BRIEF ->
Would you mind restating all of the records word for word, skipping the pictures?

Dataset records:
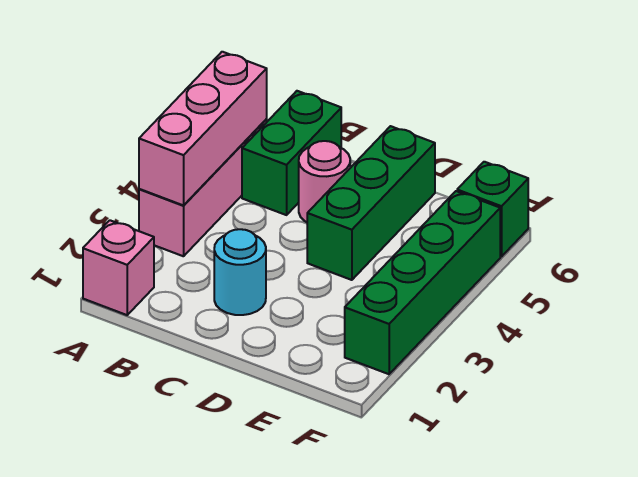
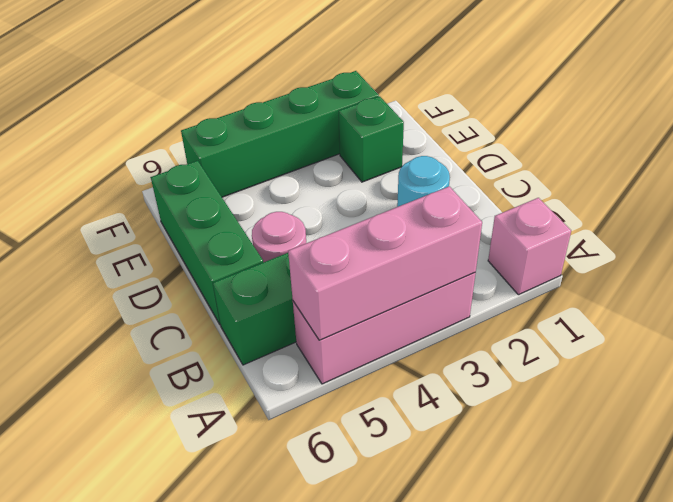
green 1x3 brick [307,126,435,280] -> green 1x3 brick turned to [151,161,263,324]
green 1x1 brick [457,162,528,256] -> green 1x1 brick moved to [339,96,404,182]

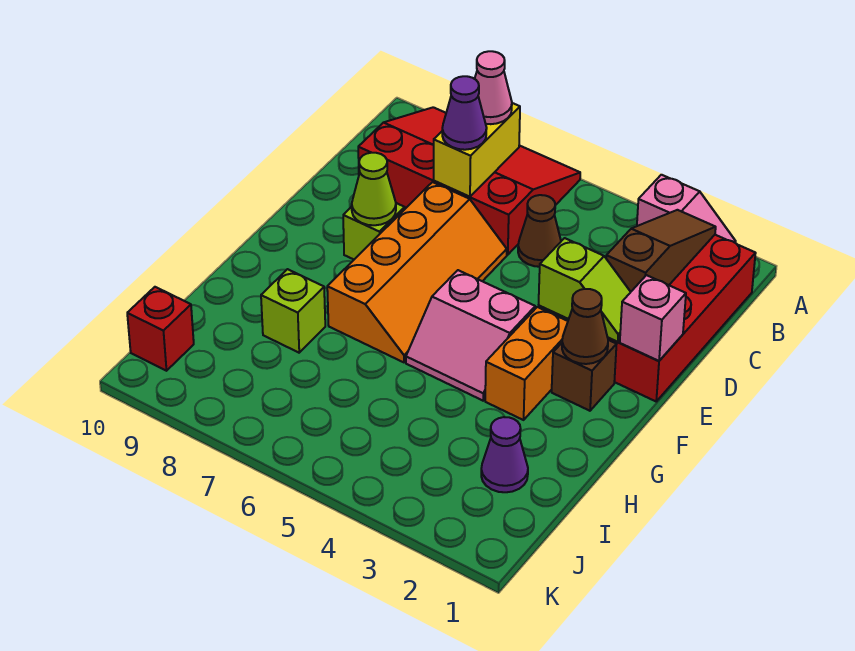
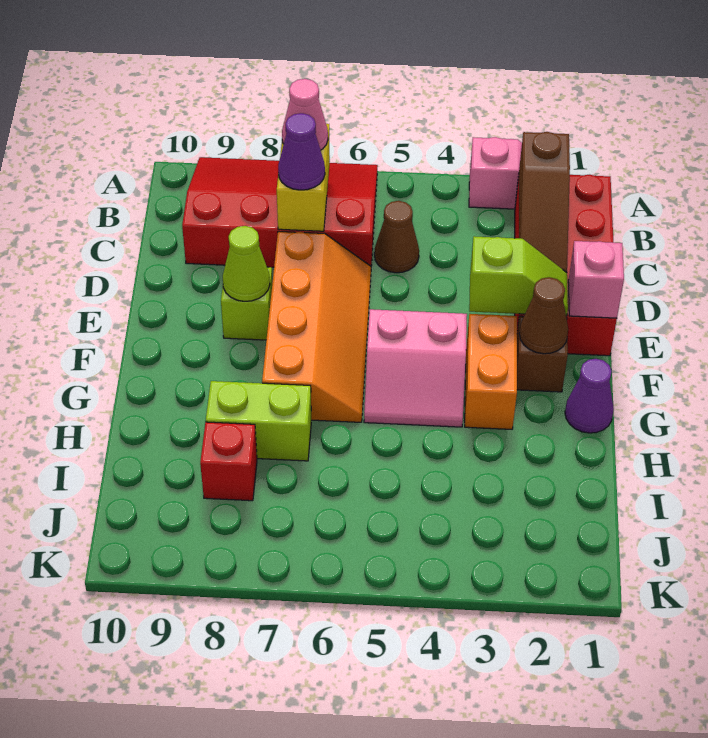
brown 1x3 slope [606,210,716,292] -> brown 1x3 slope turned to [519,132,570,272]
lime 1x1 brick [261,269,325,353] -> lime 1x2 brick [206,381,311,461]
purple 1x1 cone [481,417,528,492] -> purple 1x1 cone moved to [565,359,614,433]
red 1x1 brick [127,287,194,371] -> red 1x1 brick moved to [200,422,257,501]

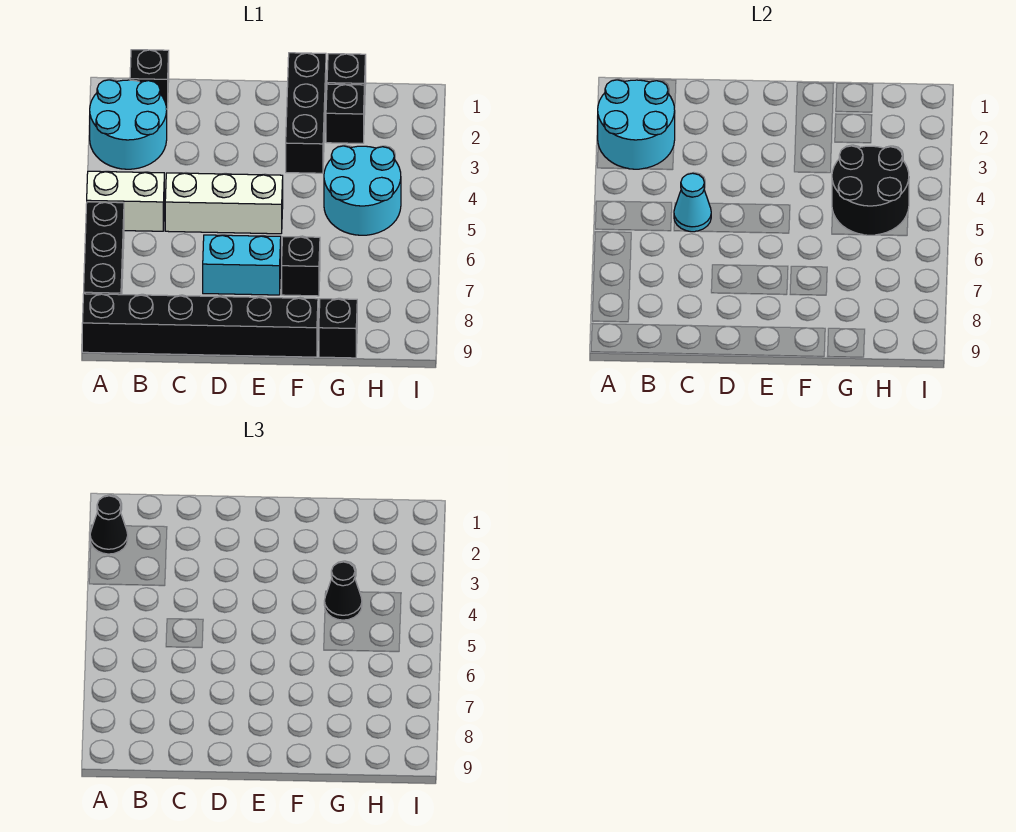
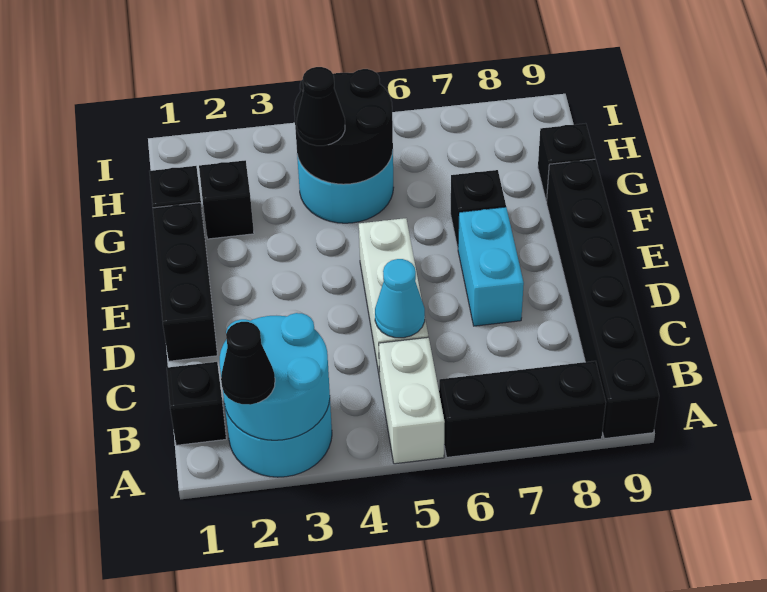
black 1x3 brick [286,53,326,173] -> black 1x3 brick turned to [153,203,217,361]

SOLUTION TO THE PROBLEM ->
green 1x3 brick [307,126,435,280] -> green 1x3 brick turned to [151,161,263,324]
green 1x1 brick [457,162,528,256] -> green 1x1 brick moved to [339,96,404,182]

brown 1x3 slope [606,210,716,292] -> brown 1x3 slope turned to [519,132,570,272]
lime 1x1 brick [261,269,325,353] -> lime 1x2 brick [206,381,311,461]
purple 1x1 cone [481,417,528,492] -> purple 1x1 cone moved to [565,359,614,433]
red 1x1 brick [127,287,194,371] -> red 1x1 brick moved to [200,422,257,501]

black 1x3 brick [286,53,326,173] -> black 1x3 brick turned to [153,203,217,361]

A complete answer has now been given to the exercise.